» Object change descriptions
★ ★ ★ ★ ★

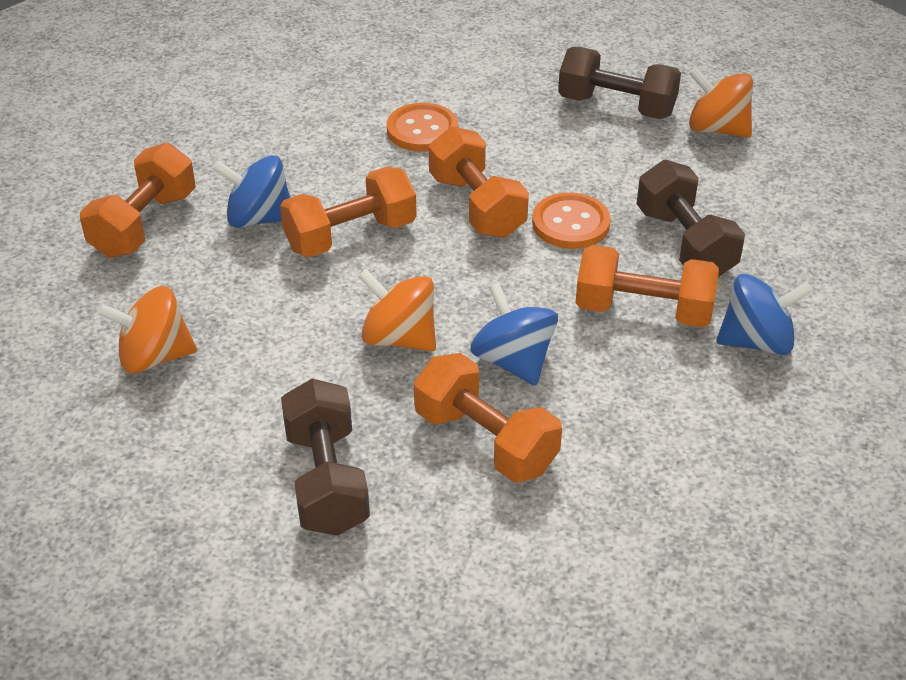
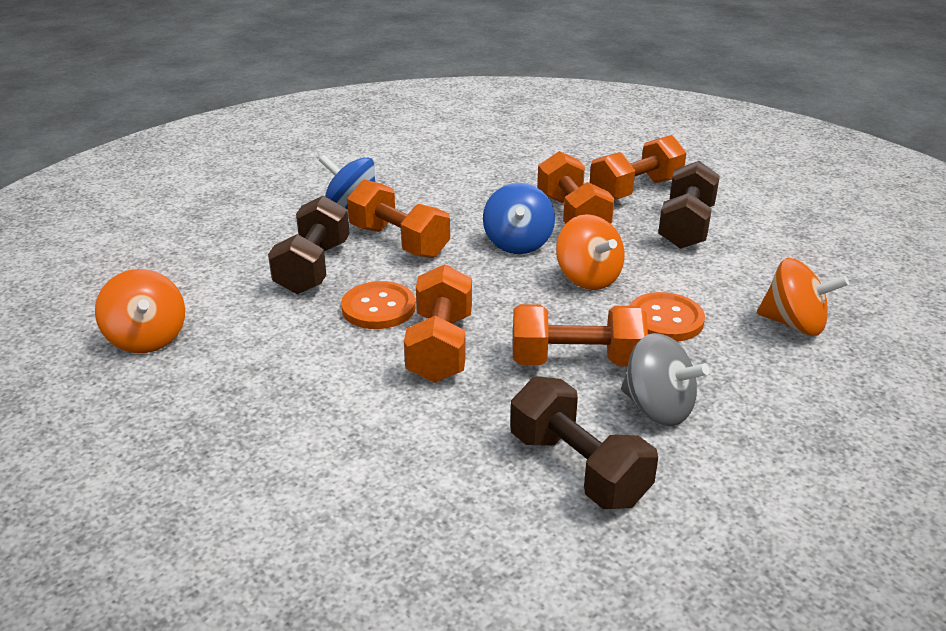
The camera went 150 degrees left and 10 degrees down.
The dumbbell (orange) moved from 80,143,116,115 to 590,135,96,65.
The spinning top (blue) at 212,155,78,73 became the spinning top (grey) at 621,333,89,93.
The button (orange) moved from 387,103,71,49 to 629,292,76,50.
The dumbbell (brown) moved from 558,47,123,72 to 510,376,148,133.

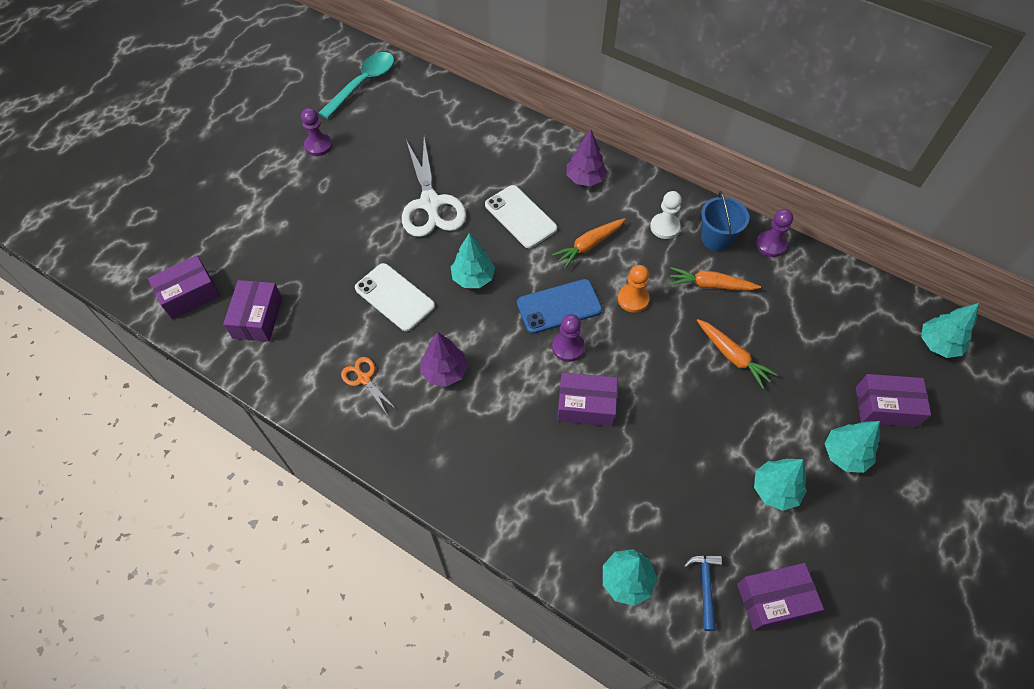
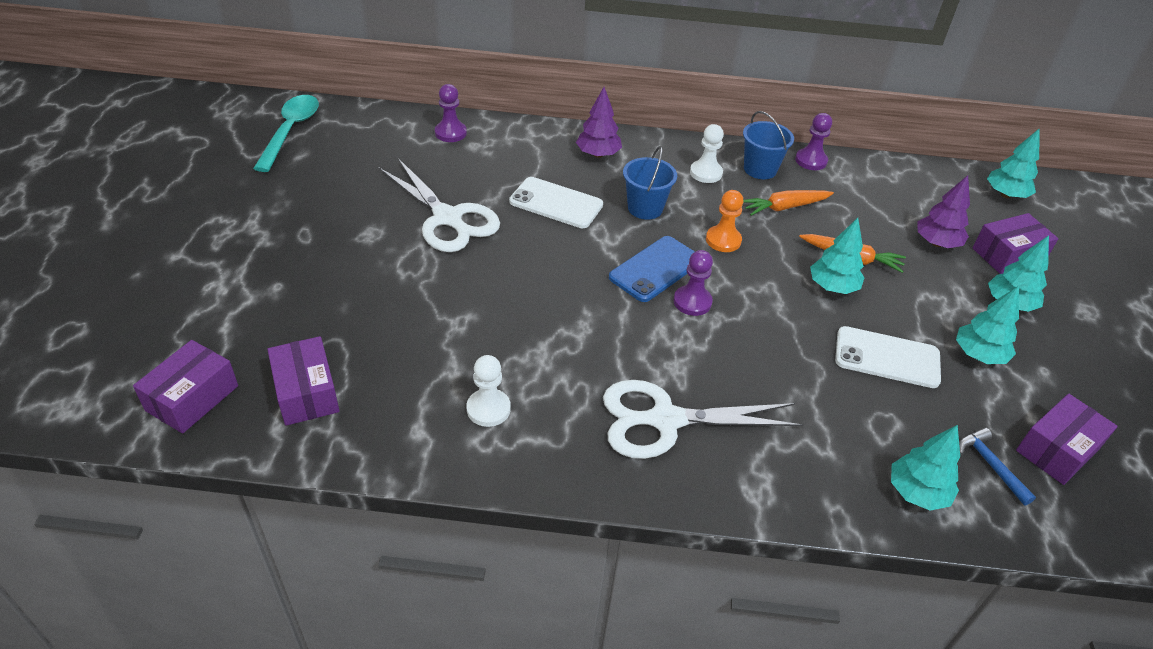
The camera went 30 degrees left and 15 degrees down.
The pawn (purple) moved from 301,108,32,48 to 435,84,32,58.
The scissors (orange) at 341,357,56,59 was replaced by the pawn (white) at 467,355,44,72.
The phone (white) moved from 355,263,80,68 to 835,326,106,62.
The tree (purple) moved from 420,332,48,55 to 917,175,53,73.
The tree (turquoise) moved from 451,233,44,55 to 810,218,55,76.
The carrot (orange) at 552,218,74,51 was replaced by the bucket (blue) at 623,146,54,74.
The box (purple) at 557,372,61,55 disappeared.
The scissors (white) at 603,380,200,79 appeared.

★ ★ ★ ★ ★

» ACTIVITY
Copy the entries above exactly, but only from the line holding "The dumbbell (orange)" through the line holding "The button (orange)", both included.

» EXPECTED OUTPUT
The dumbbell (orange) moved from 80,143,116,115 to 590,135,96,65.
The spinning top (blue) at 212,155,78,73 became the spinning top (grey) at 621,333,89,93.
The button (orange) moved from 387,103,71,49 to 629,292,76,50.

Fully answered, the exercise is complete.